The task. Each line in the entries below that holds the word "cheese" belongs in the answer.

Information provided.
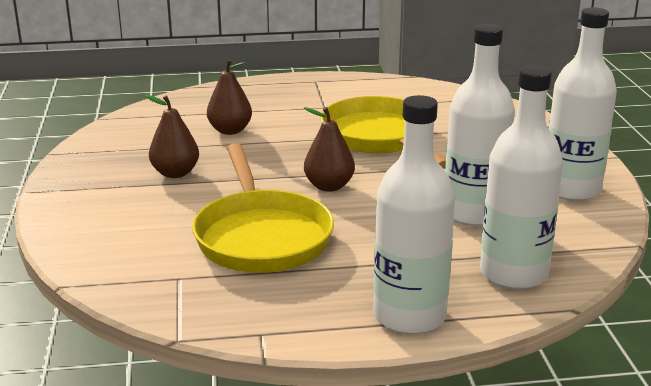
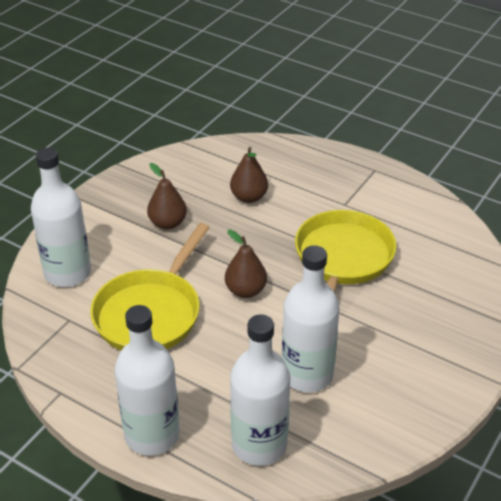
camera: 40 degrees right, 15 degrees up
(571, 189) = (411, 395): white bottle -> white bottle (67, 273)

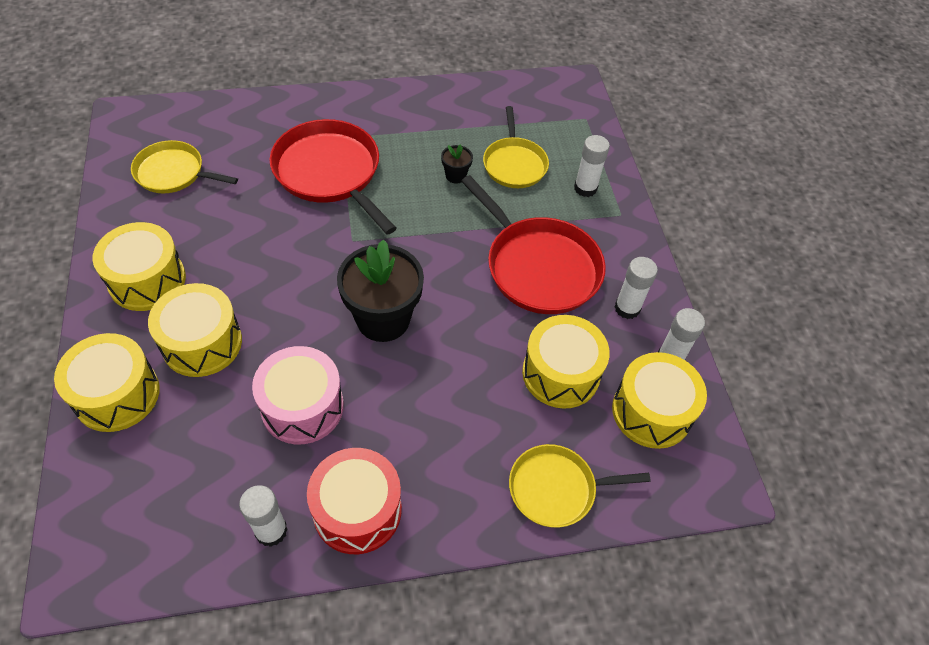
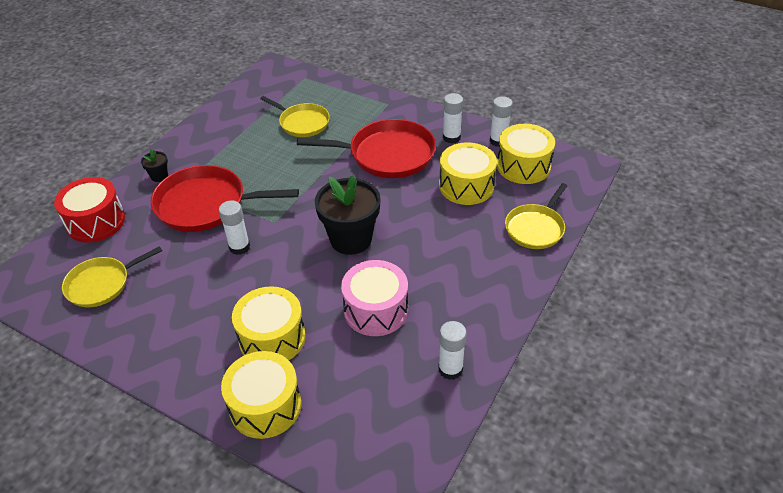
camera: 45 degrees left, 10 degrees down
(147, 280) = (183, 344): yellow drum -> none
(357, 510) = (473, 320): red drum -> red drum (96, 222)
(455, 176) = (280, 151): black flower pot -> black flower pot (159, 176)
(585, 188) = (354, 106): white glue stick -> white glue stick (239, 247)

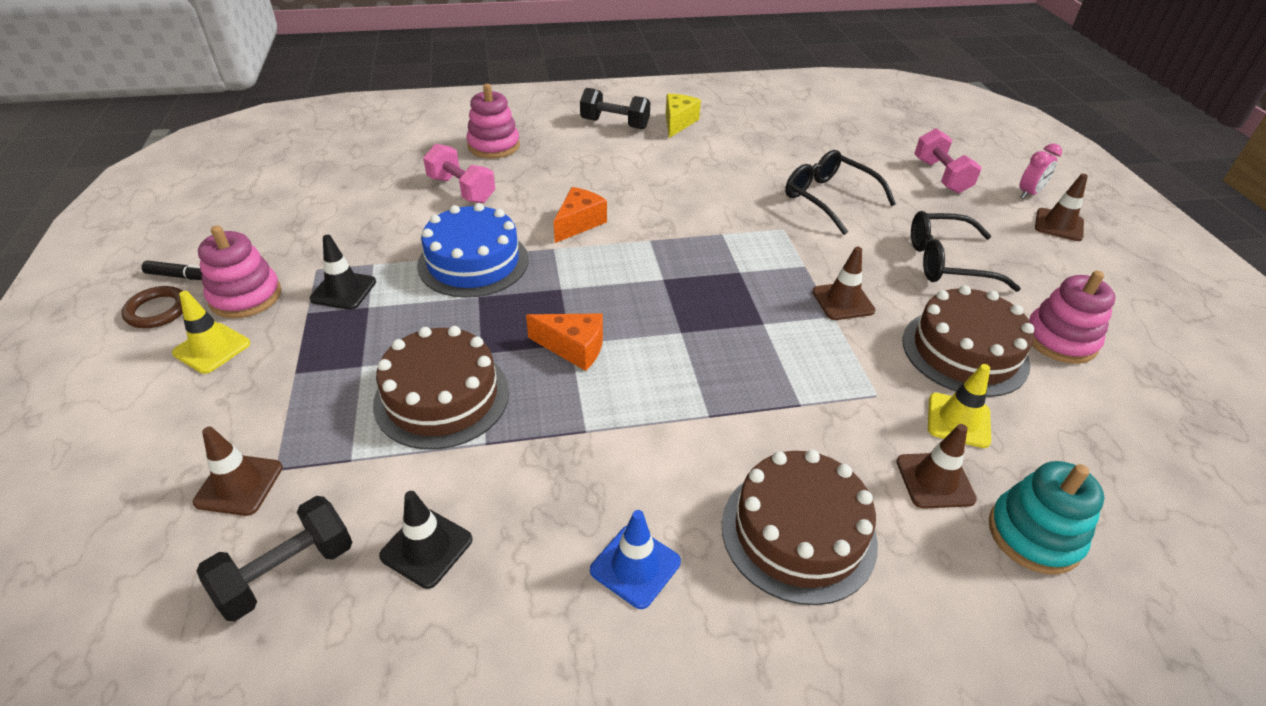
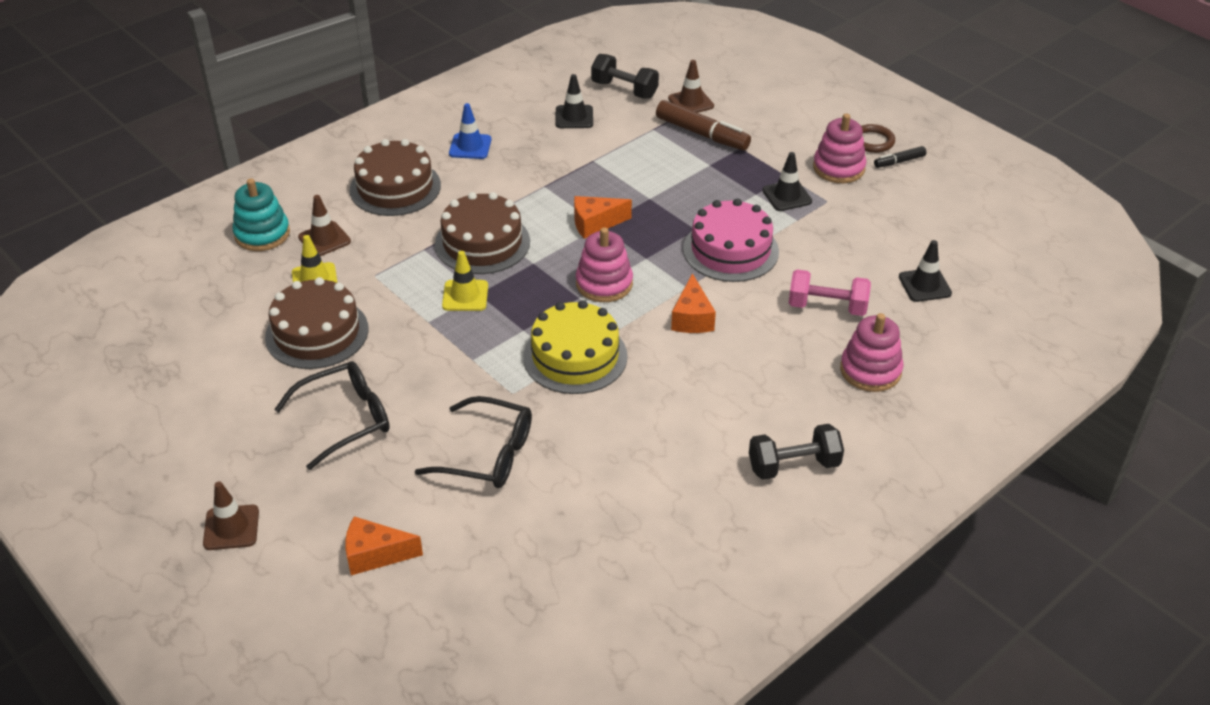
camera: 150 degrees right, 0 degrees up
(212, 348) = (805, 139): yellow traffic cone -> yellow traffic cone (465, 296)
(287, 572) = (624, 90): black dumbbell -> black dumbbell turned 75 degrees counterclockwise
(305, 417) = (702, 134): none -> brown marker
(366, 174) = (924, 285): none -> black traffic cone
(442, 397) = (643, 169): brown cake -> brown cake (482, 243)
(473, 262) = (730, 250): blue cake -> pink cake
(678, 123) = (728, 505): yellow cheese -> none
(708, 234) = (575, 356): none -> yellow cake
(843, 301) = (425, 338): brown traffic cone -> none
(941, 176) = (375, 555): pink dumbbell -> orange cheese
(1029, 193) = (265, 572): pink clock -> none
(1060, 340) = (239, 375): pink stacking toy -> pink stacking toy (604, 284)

---

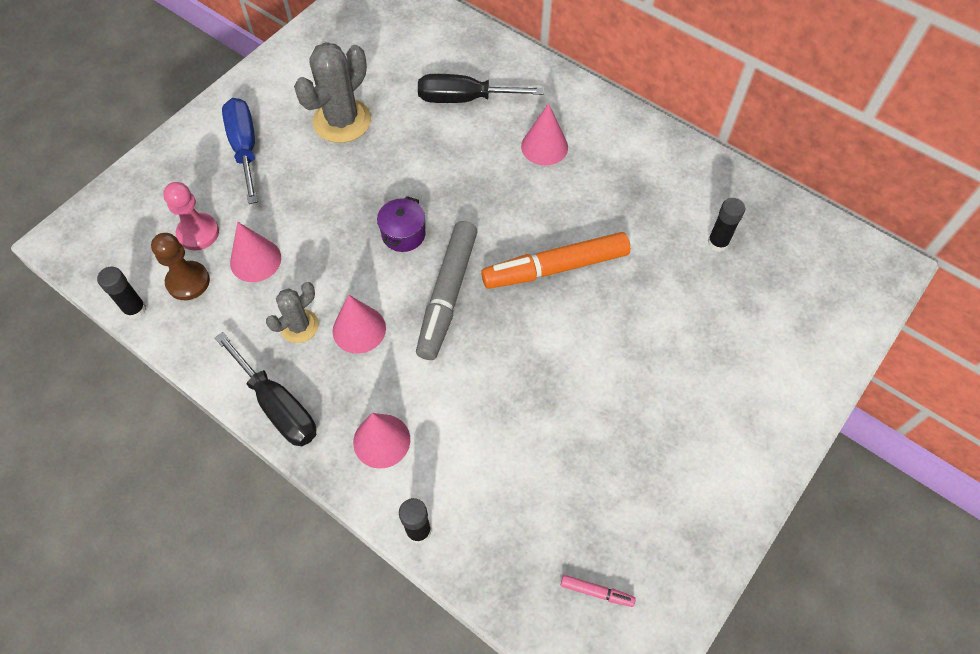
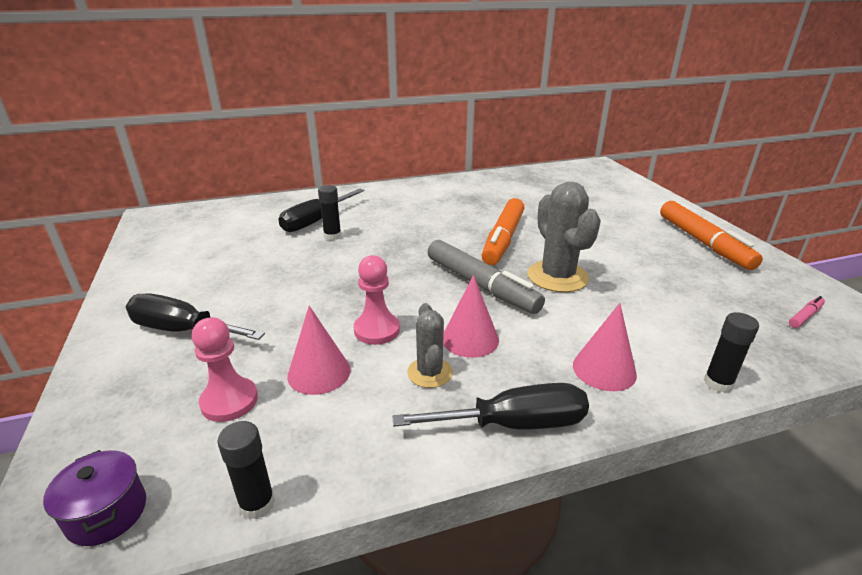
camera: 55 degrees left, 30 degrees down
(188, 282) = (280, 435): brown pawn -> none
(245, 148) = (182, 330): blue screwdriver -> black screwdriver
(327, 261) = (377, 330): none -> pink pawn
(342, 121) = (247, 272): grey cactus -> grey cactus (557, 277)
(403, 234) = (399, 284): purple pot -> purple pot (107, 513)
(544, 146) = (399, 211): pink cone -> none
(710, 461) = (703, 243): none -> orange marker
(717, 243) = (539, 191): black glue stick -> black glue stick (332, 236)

* * *

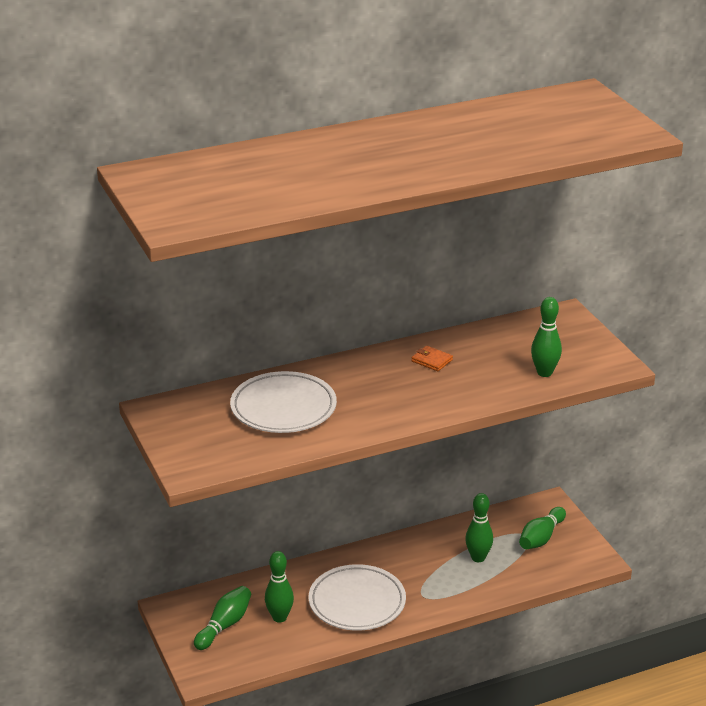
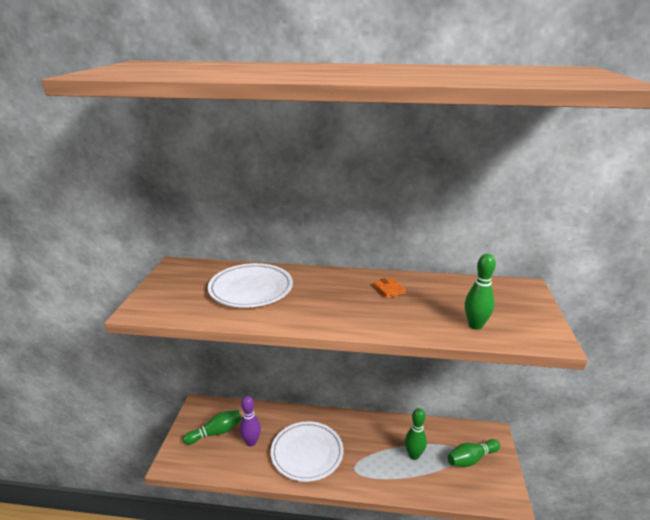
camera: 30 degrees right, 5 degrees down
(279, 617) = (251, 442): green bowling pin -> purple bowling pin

Solution.
(678, 123) = (728, 505): yellow cheese -> none
(941, 176) = (375, 555): pink dumbbell -> orange cheese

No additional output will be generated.